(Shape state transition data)
Start of Block
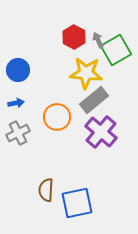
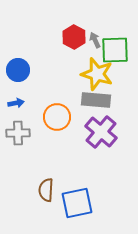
gray arrow: moved 3 px left
green square: moved 1 px left; rotated 28 degrees clockwise
yellow star: moved 11 px right, 1 px down; rotated 12 degrees clockwise
gray rectangle: moved 2 px right; rotated 44 degrees clockwise
gray cross: rotated 25 degrees clockwise
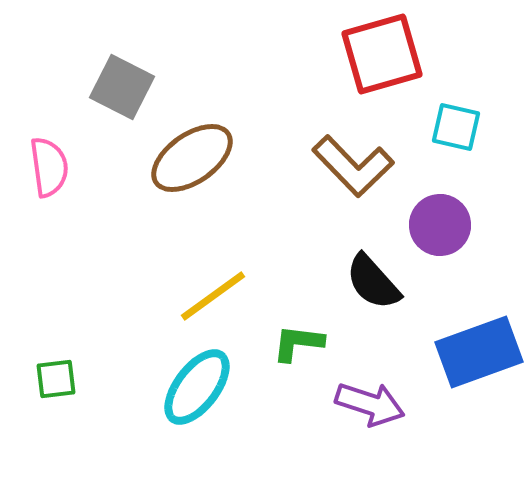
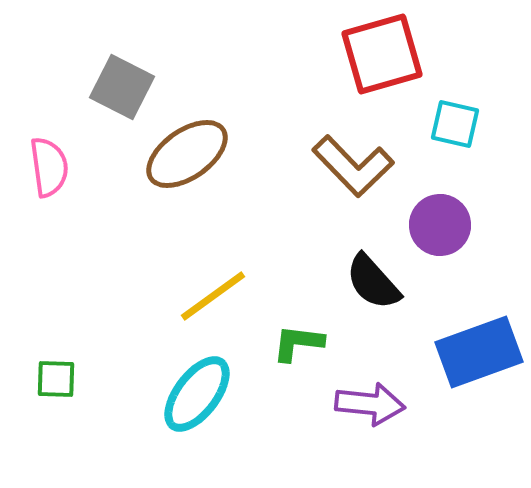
cyan square: moved 1 px left, 3 px up
brown ellipse: moved 5 px left, 4 px up
green square: rotated 9 degrees clockwise
cyan ellipse: moved 7 px down
purple arrow: rotated 12 degrees counterclockwise
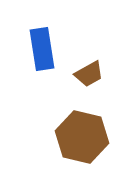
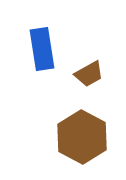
brown hexagon: rotated 15 degrees clockwise
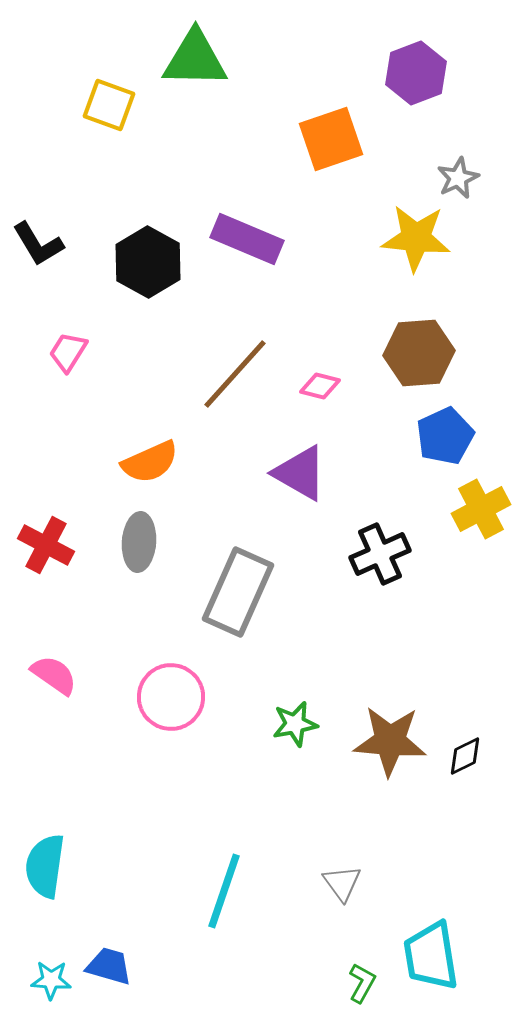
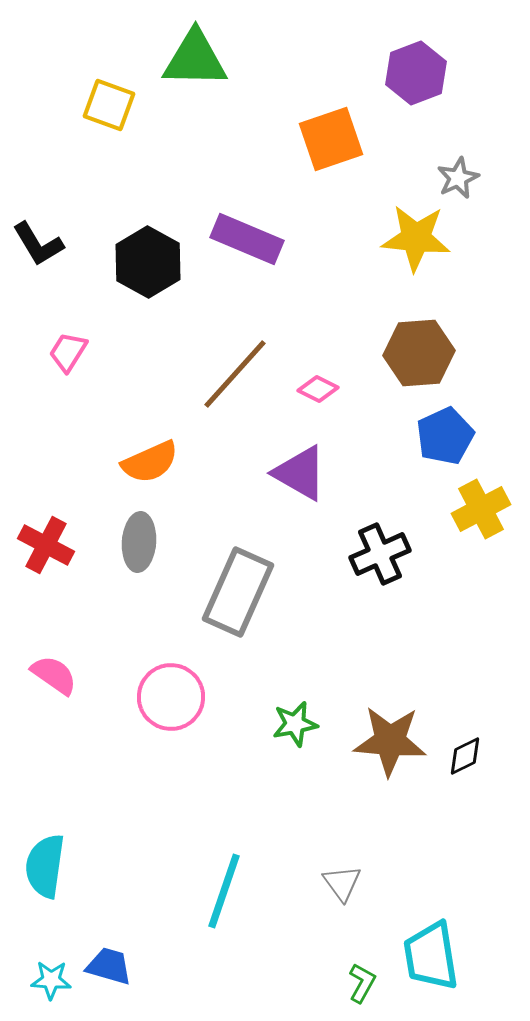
pink diamond: moved 2 px left, 3 px down; rotated 12 degrees clockwise
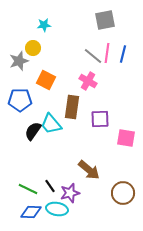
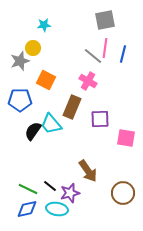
pink line: moved 2 px left, 5 px up
gray star: moved 1 px right
brown rectangle: rotated 15 degrees clockwise
brown arrow: moved 1 px left, 1 px down; rotated 15 degrees clockwise
black line: rotated 16 degrees counterclockwise
blue diamond: moved 4 px left, 3 px up; rotated 15 degrees counterclockwise
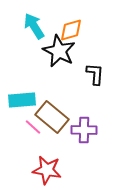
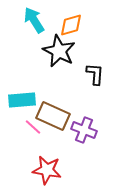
cyan arrow: moved 6 px up
orange diamond: moved 5 px up
brown rectangle: moved 1 px right, 1 px up; rotated 16 degrees counterclockwise
purple cross: rotated 20 degrees clockwise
End of Block
**PROBLEM DESCRIPTION**: Set down exactly the lines running from the beginning of the entries above to the line that contains "gray cross: rotated 25 degrees clockwise", including both, and leave out pictures.

**RESPONSE BOX**:
gray arrow: moved 3 px left
green square: moved 1 px left; rotated 28 degrees clockwise
yellow star: moved 11 px right, 1 px down; rotated 12 degrees clockwise
gray rectangle: moved 2 px right; rotated 44 degrees clockwise
gray cross: rotated 25 degrees clockwise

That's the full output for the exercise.